Start of RECORDS SUPPLIED
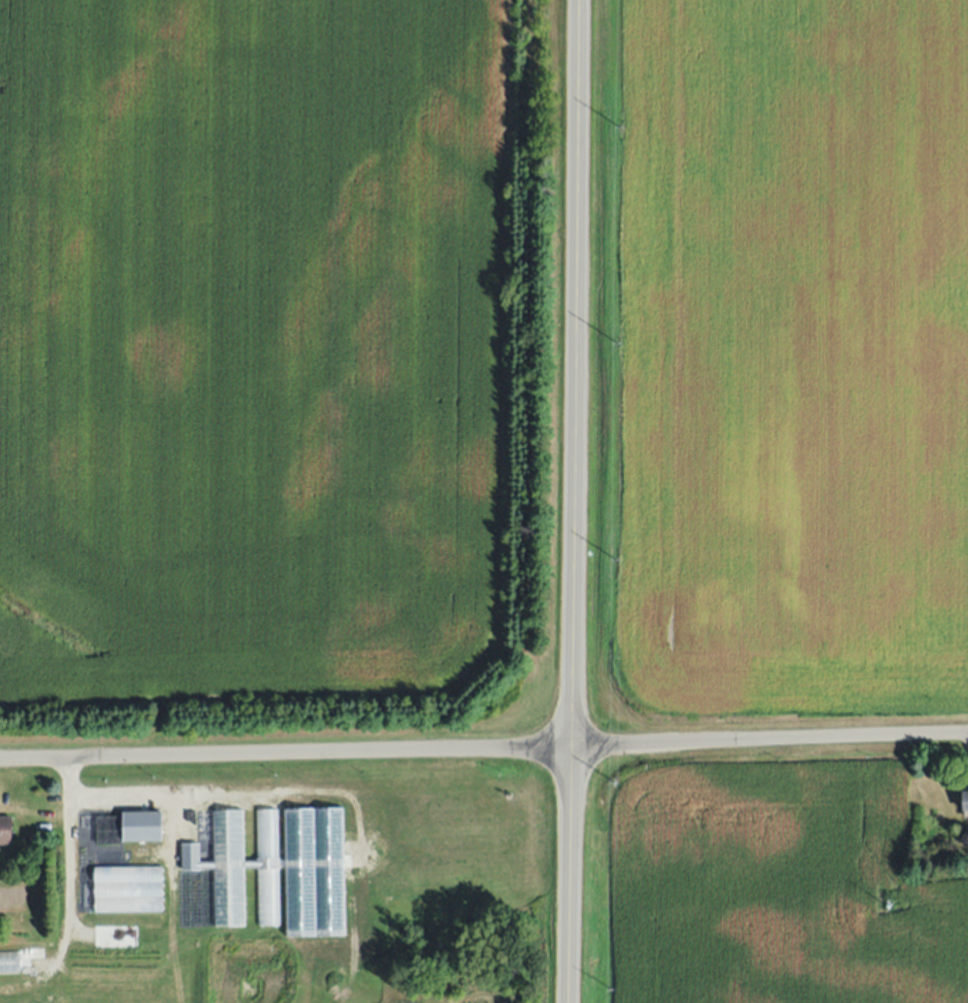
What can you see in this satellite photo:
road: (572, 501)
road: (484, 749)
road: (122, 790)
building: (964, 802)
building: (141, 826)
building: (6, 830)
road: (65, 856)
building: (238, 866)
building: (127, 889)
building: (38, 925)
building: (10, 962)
End of RECORDS SUPPLIED
Start of RECORDS SUPPLIED
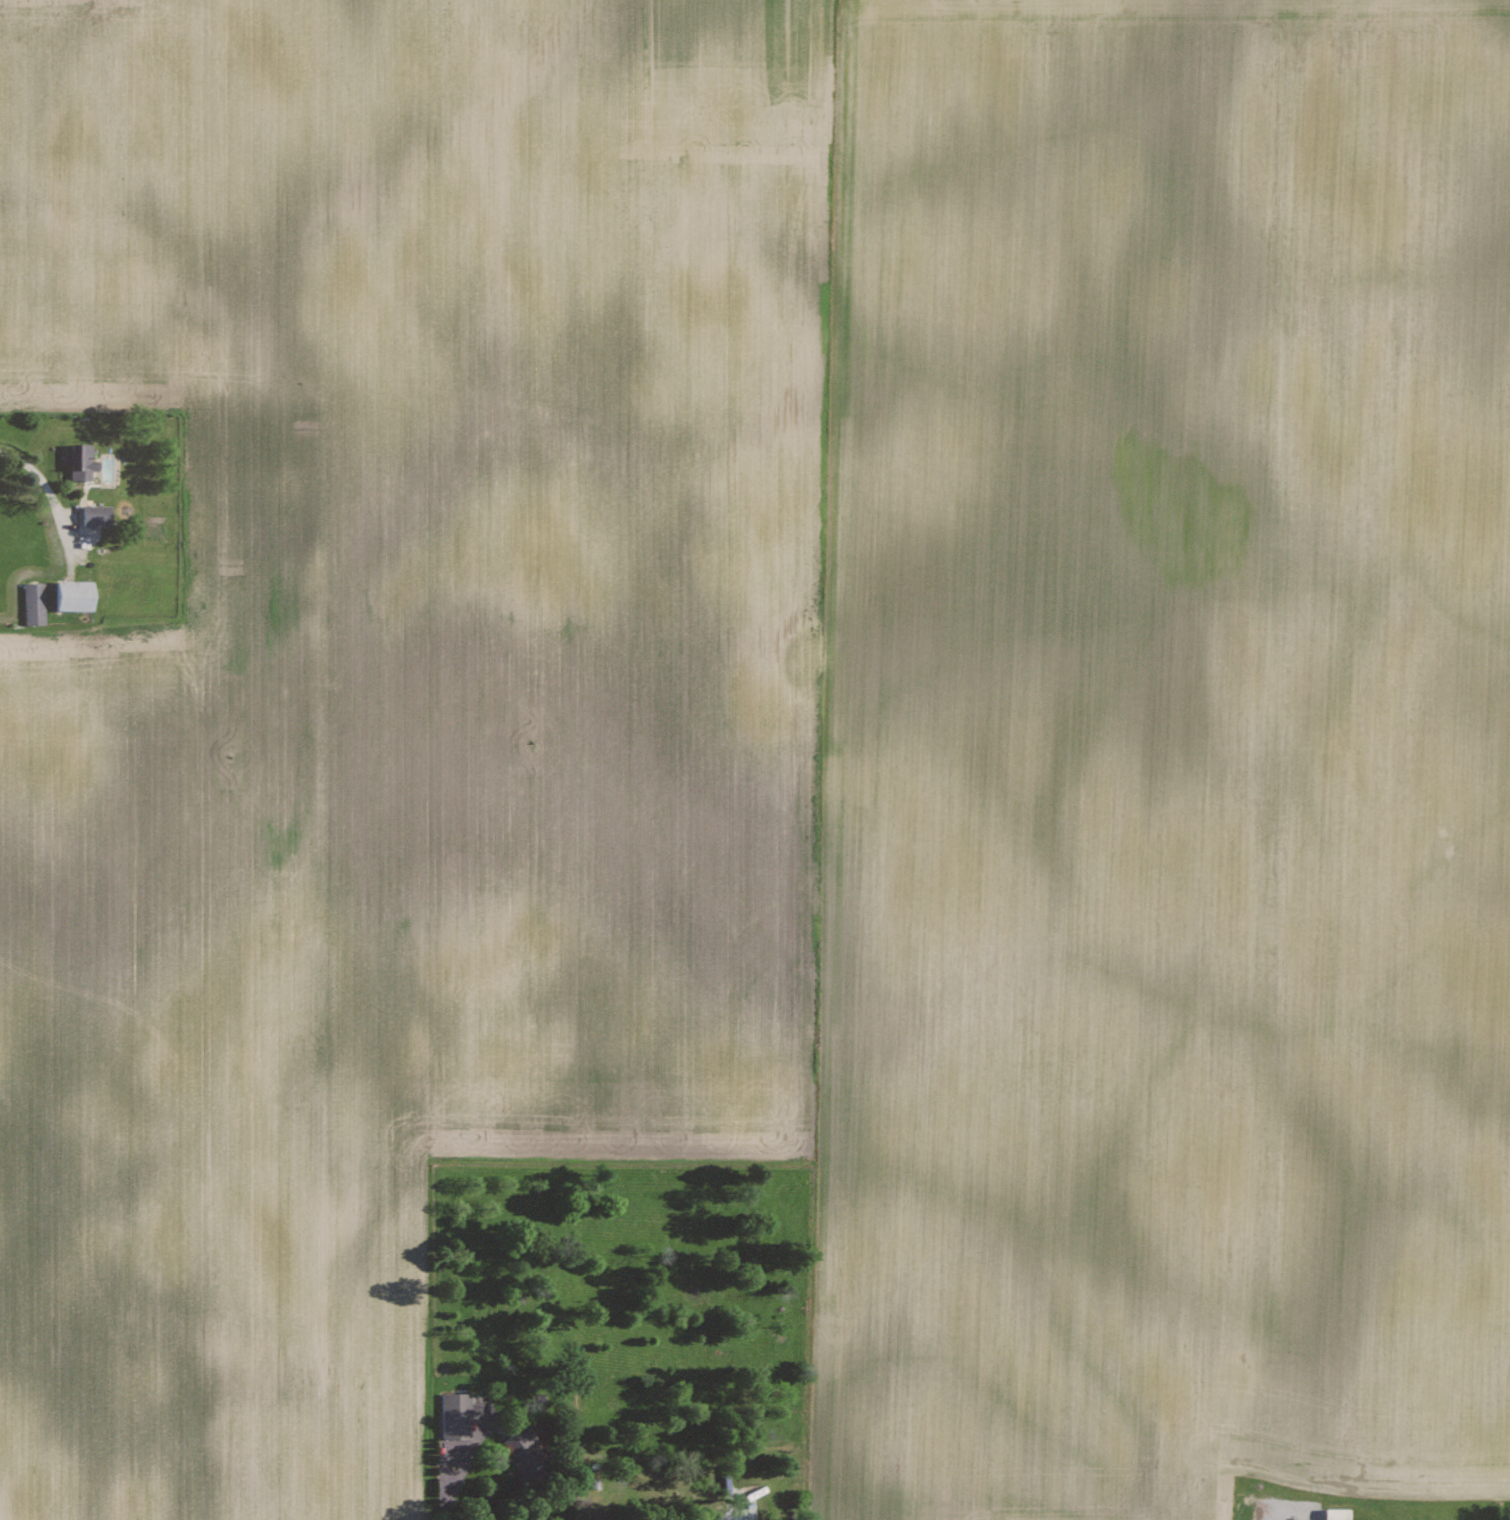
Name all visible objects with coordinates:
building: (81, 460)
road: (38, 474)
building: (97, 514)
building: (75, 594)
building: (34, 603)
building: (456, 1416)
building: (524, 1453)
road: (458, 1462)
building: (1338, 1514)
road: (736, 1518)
End of RECORDS SUPPLIED
Start of RECORDS SUPPLIED
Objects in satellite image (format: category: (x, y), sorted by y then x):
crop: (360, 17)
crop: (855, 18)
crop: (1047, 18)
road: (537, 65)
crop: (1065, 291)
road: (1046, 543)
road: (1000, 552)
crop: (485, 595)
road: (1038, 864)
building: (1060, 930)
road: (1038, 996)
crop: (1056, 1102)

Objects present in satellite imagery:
End of RECORDS SUPPLIED
## ASSIGNED TASK
Set down exactly the lines of the data above, beginning with the line that has "Objects in satellite" and ending with the line that has "Objects present in", and no others.

## RESPONSE TO THE TASK
Objects in satellite image (format: category: (x, y), sorted by y then x):
crop: (360, 17)
crop: (855, 18)
crop: (1047, 18)
road: (537, 65)
crop: (1065, 291)
road: (1046, 543)
road: (1000, 552)
crop: (485, 595)
road: (1038, 864)
building: (1060, 930)
road: (1038, 996)
crop: (1056, 1102)

Objects present in satellite imagery:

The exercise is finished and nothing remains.